[Data entries]
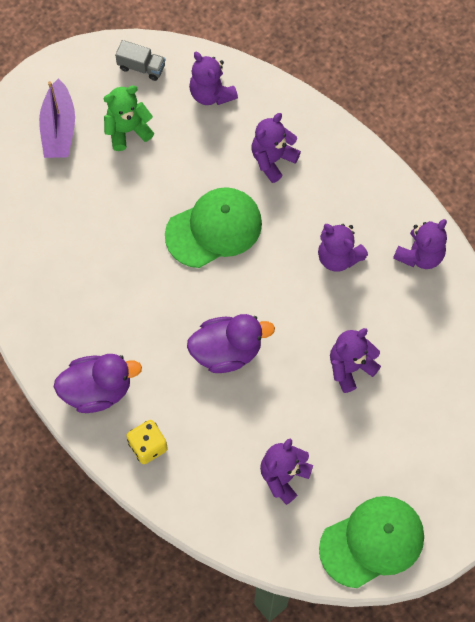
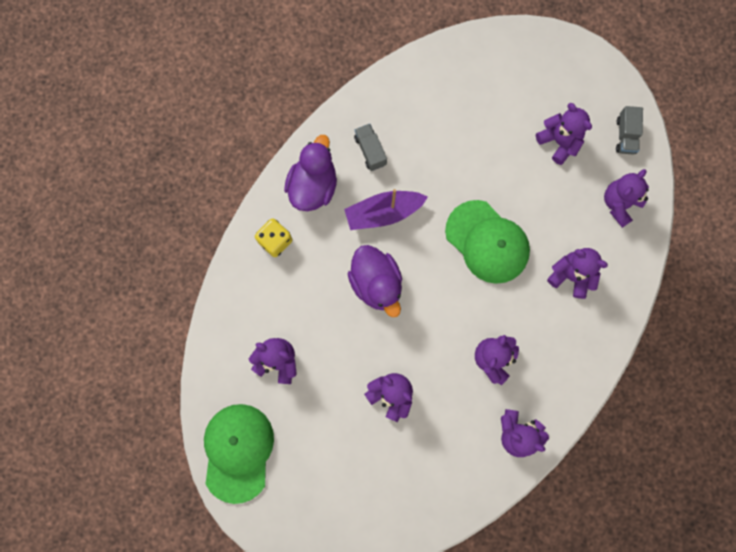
camera: 75 degrees right, 10 degrees up
(59, 128) = (541, 84): purple boat -> purple boat (383, 213)
(76, 319) = (370, 151): none -> grey truck
(97, 390) = (313, 186): purple duck -> purple duck turned 135 degrees counterclockwise
(127, 130) = (559, 142): green teddy bear -> purple teddy bear
(372, 542) = (238, 452): green cap -> green cap turned 135 degrees counterclockwise

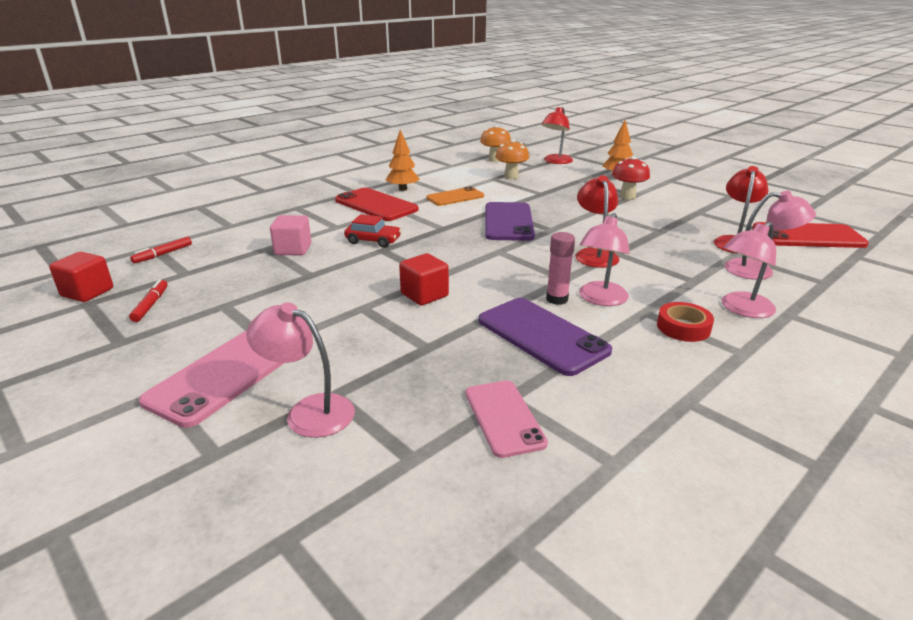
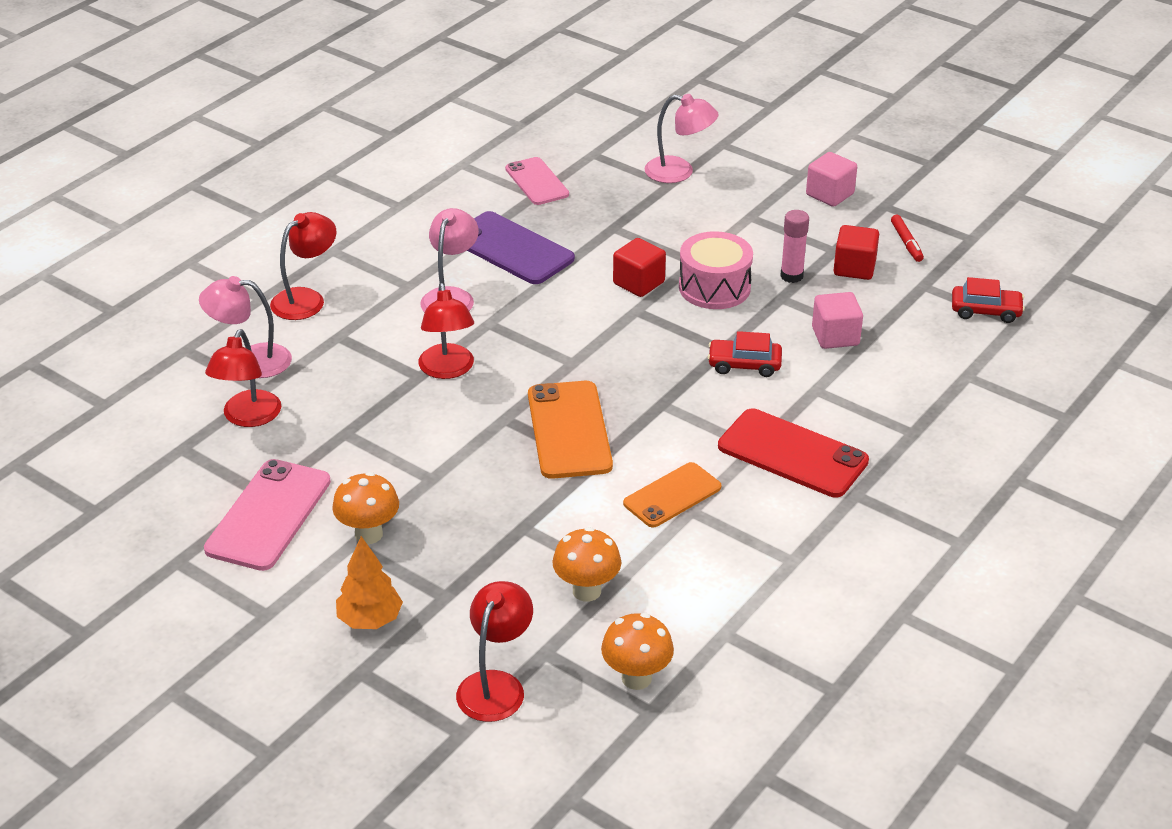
camera: 170 degrees right, 10 degrees up
(87, 292) = (990, 250): red cube -> red cube (854, 268)
(160, 360) = (830, 194): none -> pink cube
(163, 254) = (985, 311): red marker -> red car
(223, 376) = (765, 188): pink phone -> pink phone (269, 515)
(359, 286) = (714, 287): none -> pink drum
(403, 189) = (776, 513): orange tree -> none
(508, 222) = (569, 430): purple phone -> orange phone
(557, 299) = (497, 292): pink glue stick -> pink glue stick (791, 276)
(627, 196) = (368, 534): red mushroom -> orange mushroom
(683, 327) = (376, 271): red tape -> none
(741, 309) = (306, 299): pink lamp -> red lamp
(807, 236) = (134, 443): red phone -> none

**Your goal**
Exact copy, no pictures: set down all the entries again as they stand.

**Answer section**
camera: 75 degrees right, 10 degrees up
(59, 128) = (541, 84): purple boat -> purple boat (383, 213)
(76, 319) = (370, 151): none -> grey truck
(97, 390) = (313, 186): purple duck -> purple duck turned 135 degrees counterclockwise
(127, 130) = (559, 142): green teddy bear -> purple teddy bear
(372, 542) = (238, 452): green cap -> green cap turned 135 degrees counterclockwise

camera: 170 degrees right, 10 degrees up
(87, 292) = (990, 250): red cube -> red cube (854, 268)
(160, 360) = (830, 194): none -> pink cube
(163, 254) = (985, 311): red marker -> red car
(223, 376) = (765, 188): pink phone -> pink phone (269, 515)
(359, 286) = (714, 287): none -> pink drum
(403, 189) = (776, 513): orange tree -> none
(508, 222) = (569, 430): purple phone -> orange phone
(557, 299) = (497, 292): pink glue stick -> pink glue stick (791, 276)
(627, 196) = (368, 534): red mushroom -> orange mushroom
(683, 327) = (376, 271): red tape -> none
(741, 309) = (306, 299): pink lamp -> red lamp
(807, 236) = (134, 443): red phone -> none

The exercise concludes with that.